Reproduce exactly, from the data that follows, the line with "C105: 3300uF (plus +3V3, minus VB) -> none", the line with "R117: 2.2k (CMP, LED_A2) -> 360 (CMP, LED_A2)", and every line that lies between them.

"""

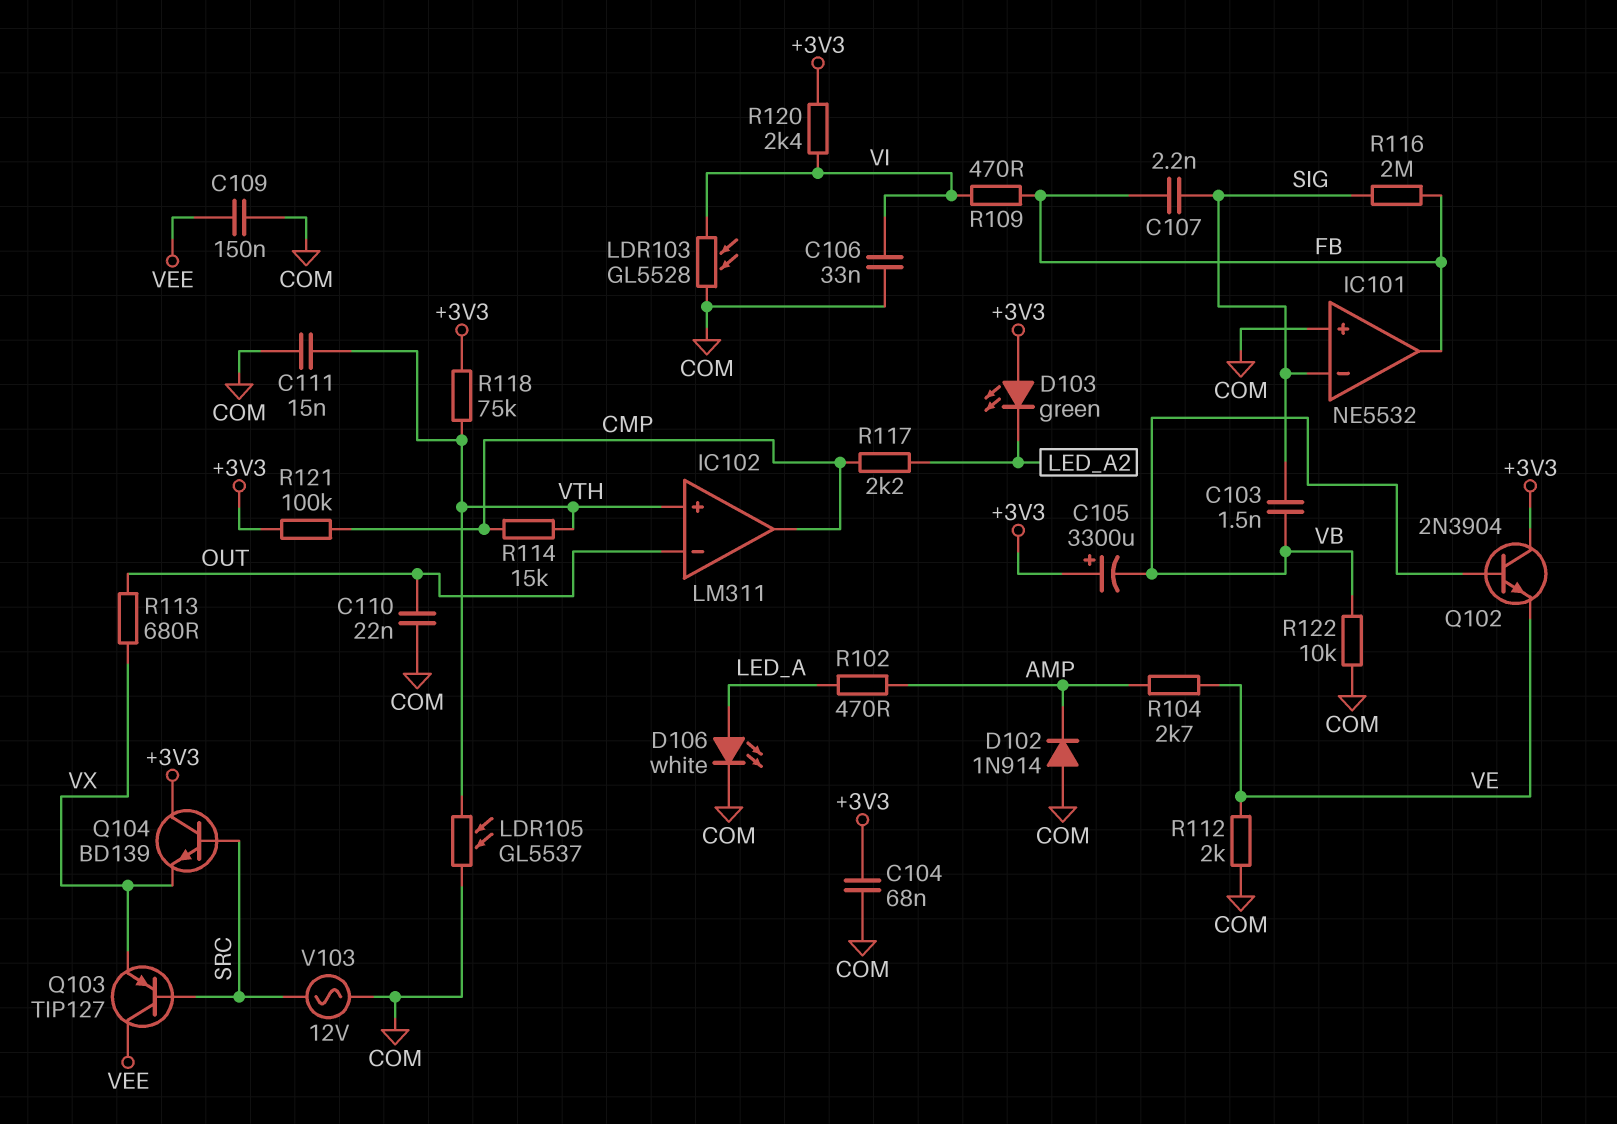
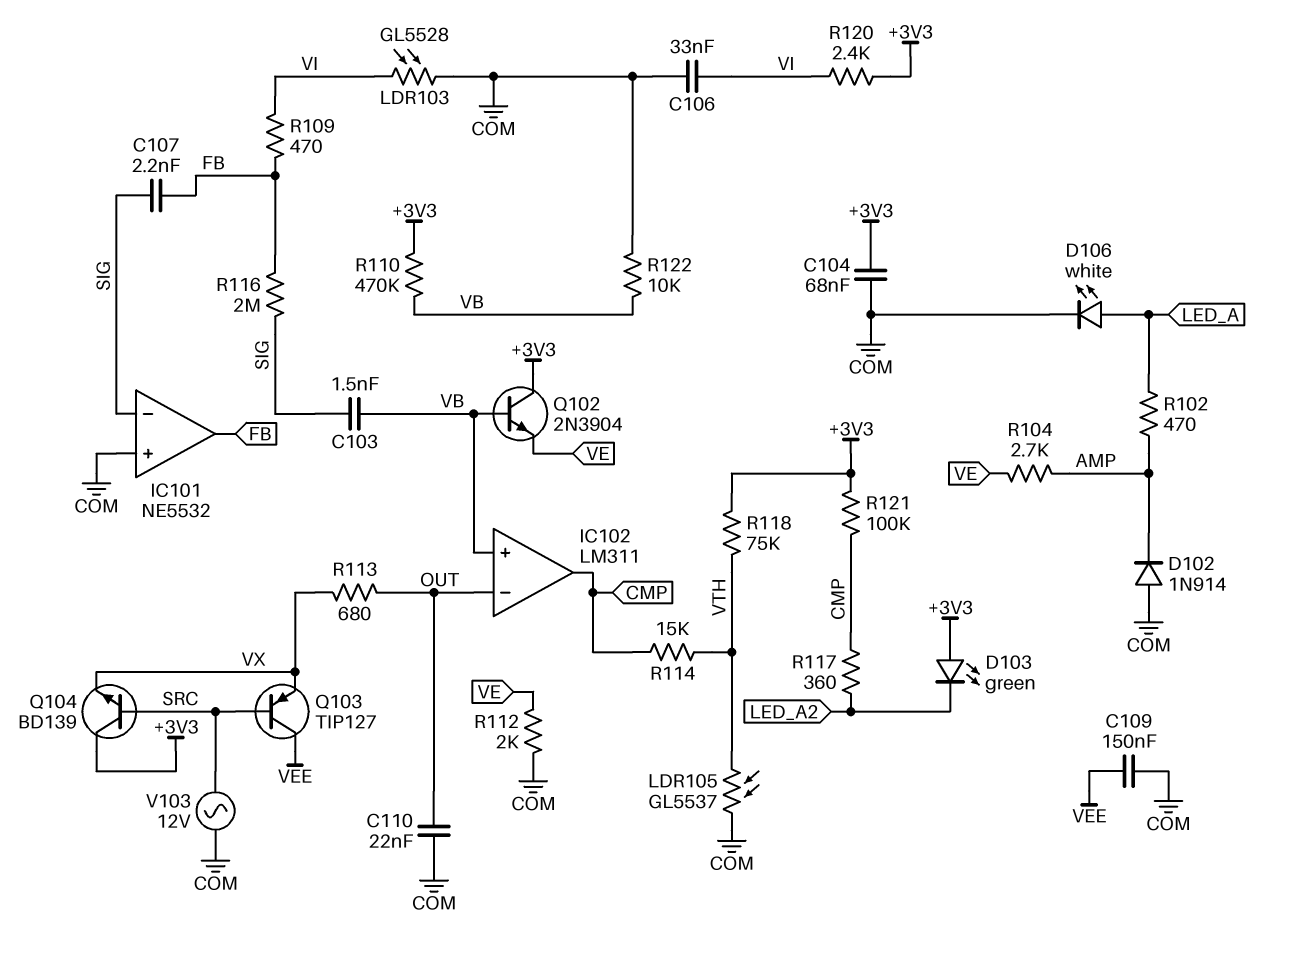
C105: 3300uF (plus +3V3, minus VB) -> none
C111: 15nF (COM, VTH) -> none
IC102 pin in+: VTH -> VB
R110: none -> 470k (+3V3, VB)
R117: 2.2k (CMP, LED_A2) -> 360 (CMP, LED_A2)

"""
"""

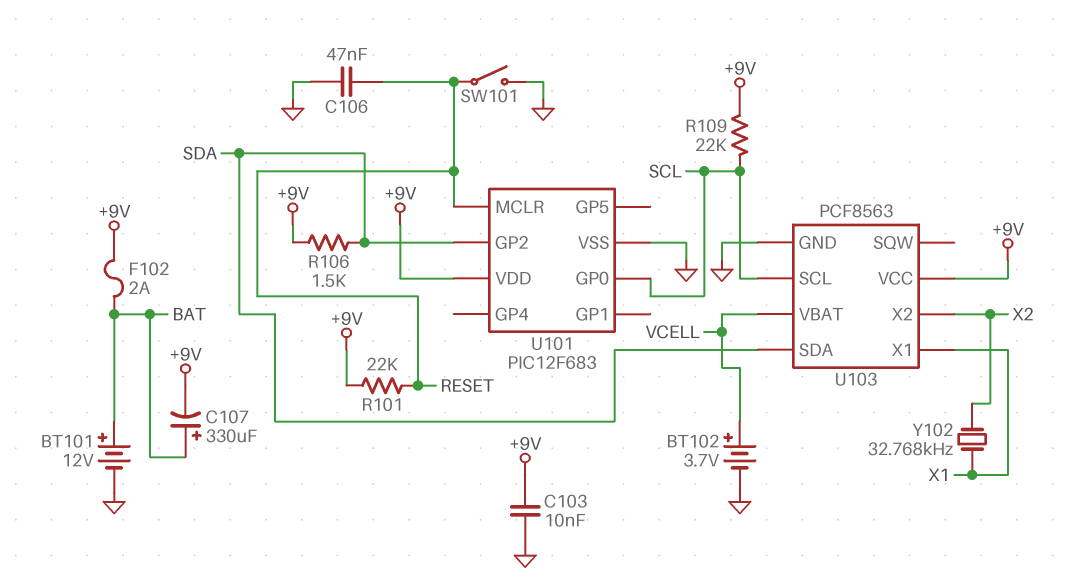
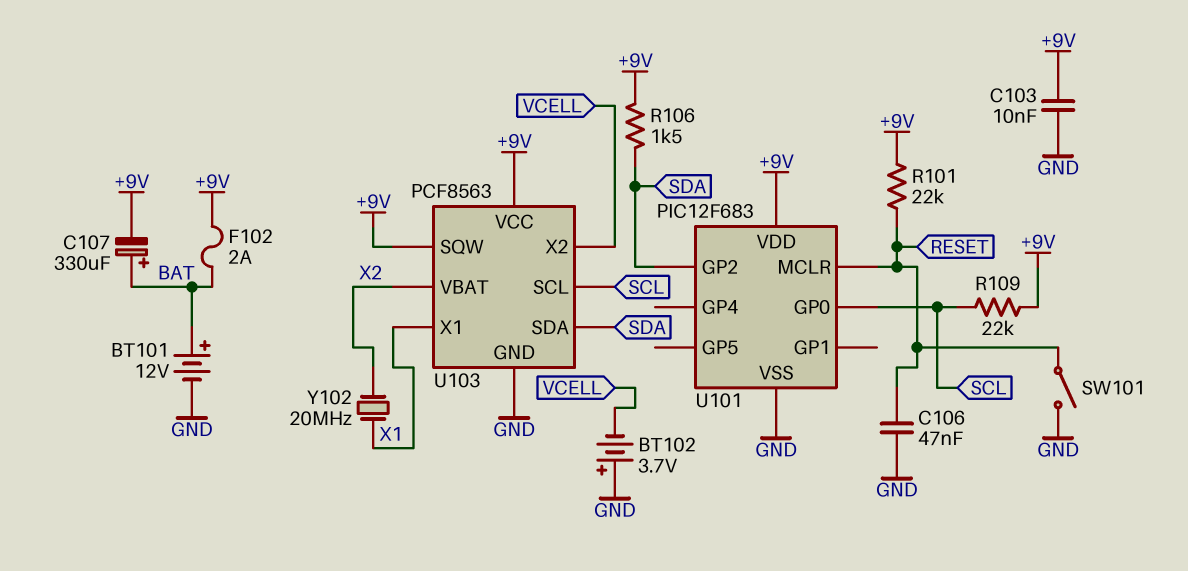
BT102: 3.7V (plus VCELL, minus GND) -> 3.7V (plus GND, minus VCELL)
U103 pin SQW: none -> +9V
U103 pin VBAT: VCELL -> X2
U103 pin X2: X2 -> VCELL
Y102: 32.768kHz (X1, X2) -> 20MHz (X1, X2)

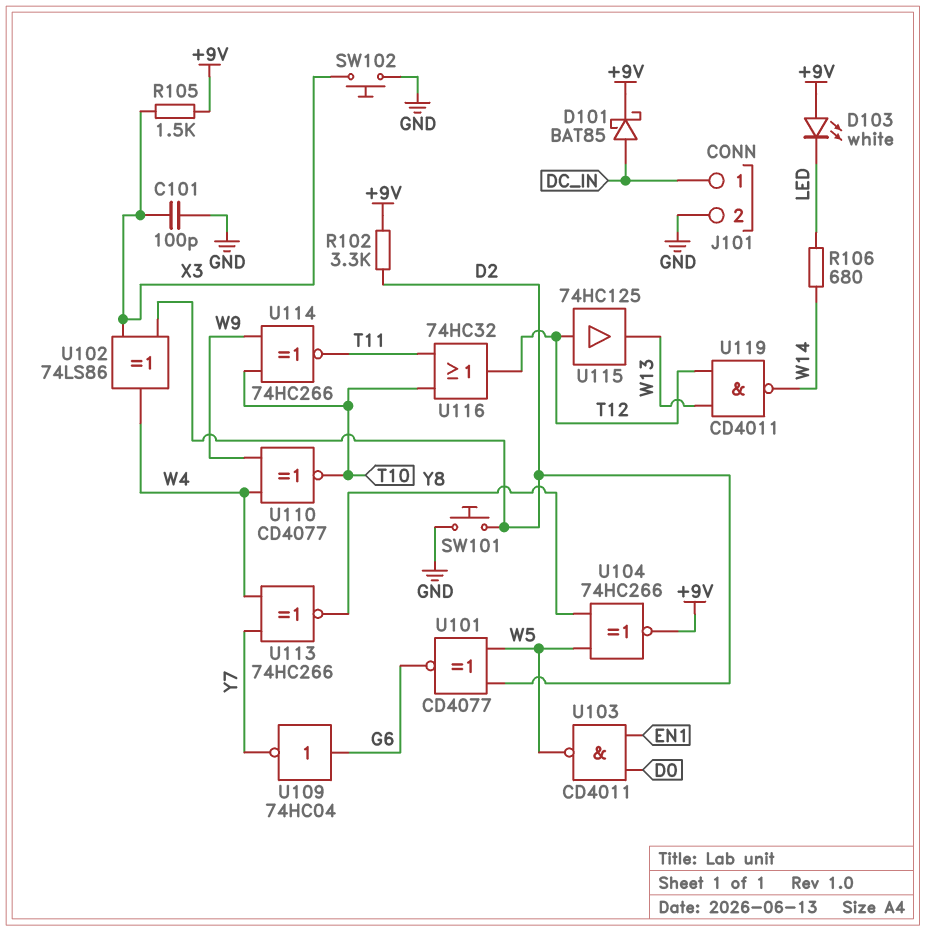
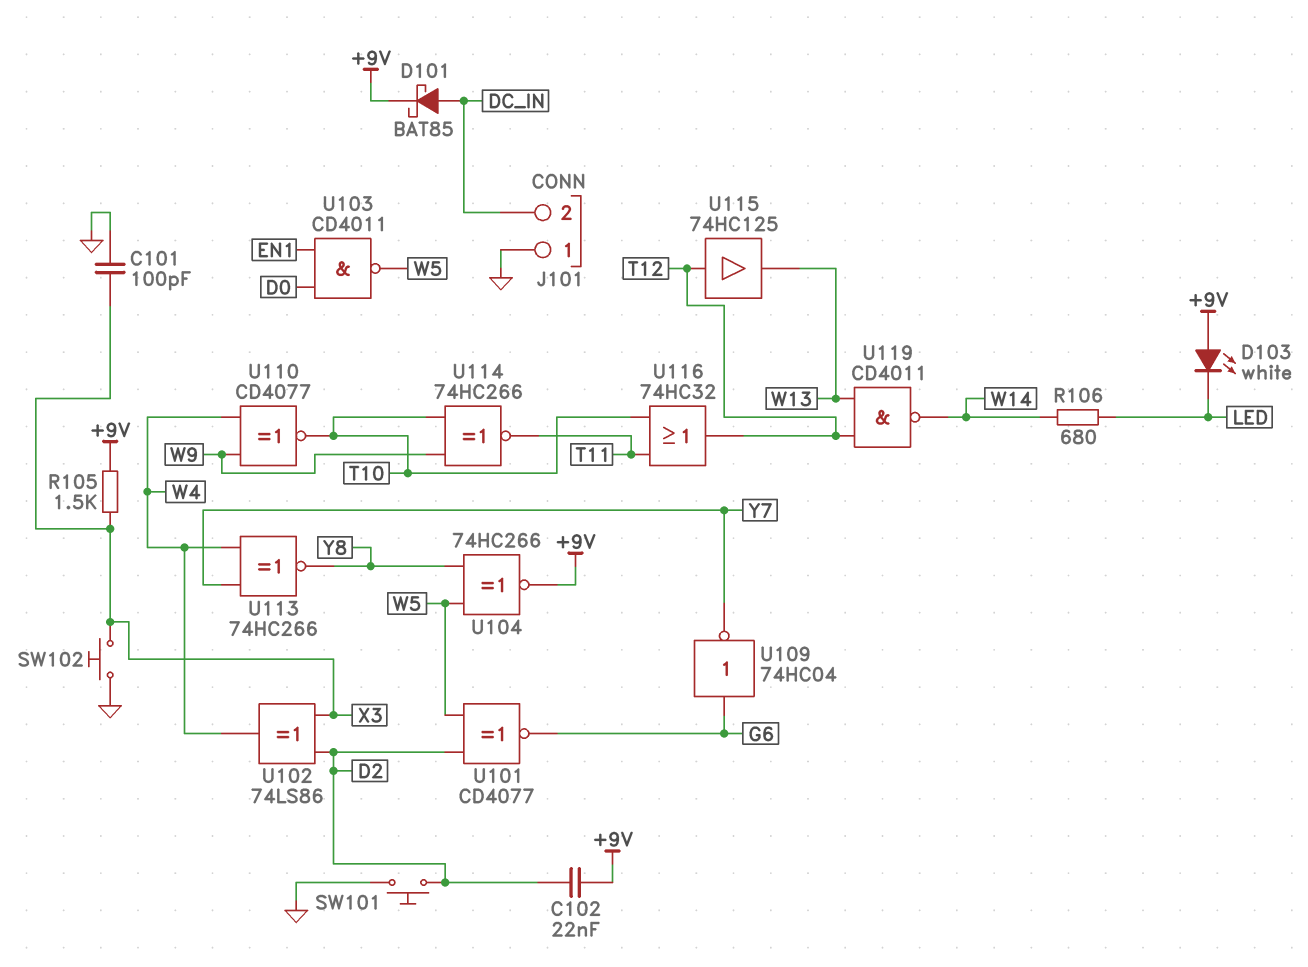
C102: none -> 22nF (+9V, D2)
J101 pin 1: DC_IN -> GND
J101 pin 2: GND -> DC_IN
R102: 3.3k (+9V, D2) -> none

"""

EXERCISE RESULT →
C105: 3300uF (plus +3V3, minus VB) -> none
C111: 15nF (COM, VTH) -> none
IC102 pin in+: VTH -> VB
R110: none -> 470k (+3V3, VB)
R117: 2.2k (CMP, LED_A2) -> 360 (CMP, LED_A2)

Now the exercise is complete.